(Data Opens)

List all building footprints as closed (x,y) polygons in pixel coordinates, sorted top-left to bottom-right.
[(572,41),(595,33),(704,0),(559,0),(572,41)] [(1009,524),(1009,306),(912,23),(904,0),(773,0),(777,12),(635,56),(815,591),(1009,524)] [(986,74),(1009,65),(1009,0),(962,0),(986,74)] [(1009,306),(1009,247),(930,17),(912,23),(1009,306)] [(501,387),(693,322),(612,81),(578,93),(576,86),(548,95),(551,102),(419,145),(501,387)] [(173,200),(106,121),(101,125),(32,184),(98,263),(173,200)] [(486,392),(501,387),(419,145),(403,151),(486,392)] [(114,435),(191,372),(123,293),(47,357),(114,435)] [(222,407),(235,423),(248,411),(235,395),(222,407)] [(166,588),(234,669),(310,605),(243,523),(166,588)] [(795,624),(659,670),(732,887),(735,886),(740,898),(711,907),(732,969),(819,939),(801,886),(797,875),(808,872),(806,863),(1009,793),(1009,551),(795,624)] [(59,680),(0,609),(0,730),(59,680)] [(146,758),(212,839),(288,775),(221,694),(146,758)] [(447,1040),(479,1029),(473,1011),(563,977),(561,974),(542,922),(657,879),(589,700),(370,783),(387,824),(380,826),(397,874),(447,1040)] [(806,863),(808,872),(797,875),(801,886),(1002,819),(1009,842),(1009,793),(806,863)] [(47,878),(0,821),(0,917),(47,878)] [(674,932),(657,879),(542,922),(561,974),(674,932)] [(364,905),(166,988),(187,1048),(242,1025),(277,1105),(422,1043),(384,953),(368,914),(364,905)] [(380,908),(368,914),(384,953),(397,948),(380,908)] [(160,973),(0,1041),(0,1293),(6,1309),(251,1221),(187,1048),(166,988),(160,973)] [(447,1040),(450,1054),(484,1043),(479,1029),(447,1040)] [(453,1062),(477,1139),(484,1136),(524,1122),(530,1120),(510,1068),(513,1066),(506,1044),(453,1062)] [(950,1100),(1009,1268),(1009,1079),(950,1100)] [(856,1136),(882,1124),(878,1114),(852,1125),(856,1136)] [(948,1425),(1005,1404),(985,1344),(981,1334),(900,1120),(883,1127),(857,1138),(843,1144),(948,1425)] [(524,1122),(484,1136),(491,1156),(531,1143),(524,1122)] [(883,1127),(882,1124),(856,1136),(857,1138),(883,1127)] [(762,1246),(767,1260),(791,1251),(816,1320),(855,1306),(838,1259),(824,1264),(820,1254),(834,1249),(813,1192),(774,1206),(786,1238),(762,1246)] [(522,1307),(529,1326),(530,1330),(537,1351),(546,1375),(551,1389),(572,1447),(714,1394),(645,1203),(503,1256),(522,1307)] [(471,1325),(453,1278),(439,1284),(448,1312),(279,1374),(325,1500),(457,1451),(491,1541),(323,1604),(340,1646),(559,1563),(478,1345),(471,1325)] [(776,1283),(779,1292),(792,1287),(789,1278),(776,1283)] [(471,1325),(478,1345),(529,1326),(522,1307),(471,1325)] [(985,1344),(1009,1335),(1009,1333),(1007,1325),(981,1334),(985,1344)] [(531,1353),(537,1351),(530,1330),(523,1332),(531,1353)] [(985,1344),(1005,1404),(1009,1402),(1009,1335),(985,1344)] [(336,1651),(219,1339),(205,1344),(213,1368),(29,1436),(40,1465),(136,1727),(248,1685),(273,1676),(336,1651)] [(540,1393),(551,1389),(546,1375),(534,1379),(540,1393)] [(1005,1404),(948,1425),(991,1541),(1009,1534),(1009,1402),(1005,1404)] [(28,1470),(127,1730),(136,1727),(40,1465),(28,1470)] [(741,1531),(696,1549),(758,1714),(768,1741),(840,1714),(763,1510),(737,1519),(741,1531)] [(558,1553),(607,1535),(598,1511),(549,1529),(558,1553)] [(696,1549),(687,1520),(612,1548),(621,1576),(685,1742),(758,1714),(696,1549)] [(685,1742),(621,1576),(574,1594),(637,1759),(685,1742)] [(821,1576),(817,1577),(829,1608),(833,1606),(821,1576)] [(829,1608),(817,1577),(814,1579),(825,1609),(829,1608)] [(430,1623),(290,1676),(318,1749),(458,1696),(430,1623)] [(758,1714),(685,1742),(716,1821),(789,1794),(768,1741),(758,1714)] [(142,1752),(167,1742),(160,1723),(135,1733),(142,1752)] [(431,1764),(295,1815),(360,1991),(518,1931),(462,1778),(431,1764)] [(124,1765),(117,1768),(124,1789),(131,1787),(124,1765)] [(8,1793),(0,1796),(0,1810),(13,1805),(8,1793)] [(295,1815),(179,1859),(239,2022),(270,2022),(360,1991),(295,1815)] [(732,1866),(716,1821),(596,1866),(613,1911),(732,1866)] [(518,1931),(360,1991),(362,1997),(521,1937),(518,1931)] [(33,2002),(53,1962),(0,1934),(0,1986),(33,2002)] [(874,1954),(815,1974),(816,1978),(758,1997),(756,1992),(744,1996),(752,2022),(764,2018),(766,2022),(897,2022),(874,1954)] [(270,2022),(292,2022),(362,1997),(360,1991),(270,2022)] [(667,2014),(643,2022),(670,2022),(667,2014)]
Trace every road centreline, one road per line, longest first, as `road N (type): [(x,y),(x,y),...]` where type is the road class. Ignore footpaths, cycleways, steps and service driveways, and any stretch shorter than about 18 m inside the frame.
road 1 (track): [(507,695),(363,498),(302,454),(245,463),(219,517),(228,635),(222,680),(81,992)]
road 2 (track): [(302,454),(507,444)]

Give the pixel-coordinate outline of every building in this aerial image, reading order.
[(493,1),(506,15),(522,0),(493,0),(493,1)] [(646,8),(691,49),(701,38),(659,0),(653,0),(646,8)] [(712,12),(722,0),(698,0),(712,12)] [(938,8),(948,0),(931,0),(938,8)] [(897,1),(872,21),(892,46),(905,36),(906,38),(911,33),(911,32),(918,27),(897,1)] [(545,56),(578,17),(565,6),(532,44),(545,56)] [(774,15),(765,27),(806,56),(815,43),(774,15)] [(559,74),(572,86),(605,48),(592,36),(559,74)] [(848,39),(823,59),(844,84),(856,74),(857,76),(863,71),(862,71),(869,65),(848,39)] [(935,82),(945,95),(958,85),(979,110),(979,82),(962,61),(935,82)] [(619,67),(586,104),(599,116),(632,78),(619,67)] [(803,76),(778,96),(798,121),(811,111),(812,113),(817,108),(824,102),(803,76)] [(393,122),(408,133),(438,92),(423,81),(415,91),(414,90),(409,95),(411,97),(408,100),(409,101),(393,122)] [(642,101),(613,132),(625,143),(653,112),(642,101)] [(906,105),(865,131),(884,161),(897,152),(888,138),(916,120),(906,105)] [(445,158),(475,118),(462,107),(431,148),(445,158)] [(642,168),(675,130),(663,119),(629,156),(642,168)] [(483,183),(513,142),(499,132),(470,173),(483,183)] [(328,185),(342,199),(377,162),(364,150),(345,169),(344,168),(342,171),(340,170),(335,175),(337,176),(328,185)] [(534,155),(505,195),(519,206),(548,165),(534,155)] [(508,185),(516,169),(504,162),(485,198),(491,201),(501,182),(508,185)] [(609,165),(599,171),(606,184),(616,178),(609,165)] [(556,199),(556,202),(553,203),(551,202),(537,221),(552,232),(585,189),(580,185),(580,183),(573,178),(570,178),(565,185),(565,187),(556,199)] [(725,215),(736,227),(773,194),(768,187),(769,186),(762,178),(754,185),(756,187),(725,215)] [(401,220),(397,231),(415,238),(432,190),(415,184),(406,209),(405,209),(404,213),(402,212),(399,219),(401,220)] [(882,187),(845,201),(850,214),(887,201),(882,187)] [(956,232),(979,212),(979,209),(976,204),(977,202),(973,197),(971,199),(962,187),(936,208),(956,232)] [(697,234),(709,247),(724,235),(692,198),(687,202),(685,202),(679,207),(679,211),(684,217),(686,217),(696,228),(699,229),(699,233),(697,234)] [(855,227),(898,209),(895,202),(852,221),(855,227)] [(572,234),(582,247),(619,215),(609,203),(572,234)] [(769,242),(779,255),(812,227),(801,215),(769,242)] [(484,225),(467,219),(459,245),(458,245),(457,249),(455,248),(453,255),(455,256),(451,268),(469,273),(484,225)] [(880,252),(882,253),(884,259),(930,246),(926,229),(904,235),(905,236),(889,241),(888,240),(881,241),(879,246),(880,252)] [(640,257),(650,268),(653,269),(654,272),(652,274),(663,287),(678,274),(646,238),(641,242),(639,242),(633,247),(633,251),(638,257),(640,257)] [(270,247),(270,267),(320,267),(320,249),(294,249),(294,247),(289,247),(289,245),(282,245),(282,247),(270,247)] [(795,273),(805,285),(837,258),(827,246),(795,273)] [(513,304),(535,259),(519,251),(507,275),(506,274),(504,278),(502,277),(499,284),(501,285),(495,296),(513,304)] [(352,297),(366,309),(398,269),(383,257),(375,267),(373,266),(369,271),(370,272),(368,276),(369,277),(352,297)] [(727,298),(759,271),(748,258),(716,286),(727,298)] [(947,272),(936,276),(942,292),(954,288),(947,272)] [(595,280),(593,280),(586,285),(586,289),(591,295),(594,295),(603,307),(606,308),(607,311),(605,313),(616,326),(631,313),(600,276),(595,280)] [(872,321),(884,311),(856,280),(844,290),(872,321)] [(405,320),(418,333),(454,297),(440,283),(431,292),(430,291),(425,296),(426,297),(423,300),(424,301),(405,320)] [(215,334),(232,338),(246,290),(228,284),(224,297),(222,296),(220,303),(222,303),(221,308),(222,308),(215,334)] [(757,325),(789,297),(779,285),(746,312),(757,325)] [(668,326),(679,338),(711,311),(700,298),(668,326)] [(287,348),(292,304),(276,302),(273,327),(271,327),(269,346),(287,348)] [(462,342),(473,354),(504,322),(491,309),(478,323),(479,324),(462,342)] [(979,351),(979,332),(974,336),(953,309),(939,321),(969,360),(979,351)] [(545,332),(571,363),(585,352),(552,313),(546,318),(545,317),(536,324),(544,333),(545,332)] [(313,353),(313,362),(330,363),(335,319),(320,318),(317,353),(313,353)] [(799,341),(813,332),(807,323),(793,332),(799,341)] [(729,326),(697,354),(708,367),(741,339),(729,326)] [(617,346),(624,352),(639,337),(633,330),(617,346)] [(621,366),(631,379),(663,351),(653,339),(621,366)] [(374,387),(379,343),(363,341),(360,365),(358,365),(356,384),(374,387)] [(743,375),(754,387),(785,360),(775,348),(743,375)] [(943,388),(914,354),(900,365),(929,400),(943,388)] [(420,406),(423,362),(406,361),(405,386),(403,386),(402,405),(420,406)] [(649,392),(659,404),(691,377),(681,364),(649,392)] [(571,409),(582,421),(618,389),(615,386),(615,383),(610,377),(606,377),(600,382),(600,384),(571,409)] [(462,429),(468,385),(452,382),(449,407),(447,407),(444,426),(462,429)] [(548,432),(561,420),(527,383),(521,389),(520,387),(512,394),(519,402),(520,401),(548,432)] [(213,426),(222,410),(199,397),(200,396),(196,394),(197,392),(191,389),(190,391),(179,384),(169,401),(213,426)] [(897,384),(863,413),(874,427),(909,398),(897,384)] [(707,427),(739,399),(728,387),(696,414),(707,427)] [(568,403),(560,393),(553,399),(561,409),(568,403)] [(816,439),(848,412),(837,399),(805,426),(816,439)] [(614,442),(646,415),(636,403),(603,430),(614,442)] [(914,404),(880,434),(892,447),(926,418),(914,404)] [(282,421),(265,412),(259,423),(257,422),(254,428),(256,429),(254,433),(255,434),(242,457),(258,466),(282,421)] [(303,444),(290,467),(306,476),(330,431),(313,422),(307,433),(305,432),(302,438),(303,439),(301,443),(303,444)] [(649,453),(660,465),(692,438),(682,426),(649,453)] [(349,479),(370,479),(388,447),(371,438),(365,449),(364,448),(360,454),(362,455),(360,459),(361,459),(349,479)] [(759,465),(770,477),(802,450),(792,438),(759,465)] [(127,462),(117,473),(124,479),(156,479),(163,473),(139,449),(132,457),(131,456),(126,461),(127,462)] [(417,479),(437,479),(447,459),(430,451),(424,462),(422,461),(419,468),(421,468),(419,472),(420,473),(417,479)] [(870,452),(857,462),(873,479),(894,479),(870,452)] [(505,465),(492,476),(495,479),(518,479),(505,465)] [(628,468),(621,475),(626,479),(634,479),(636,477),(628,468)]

(Data Closes)

### Assigned task
Your answer should be the lines of the records that hold the string "pixel".

### Your response
List all building footprints as closed (x,y) polygons in pixel coordinates, sorted top-left to bottom-right.
Give the pixel-coordinate outline of every building in this aerial image, reading order.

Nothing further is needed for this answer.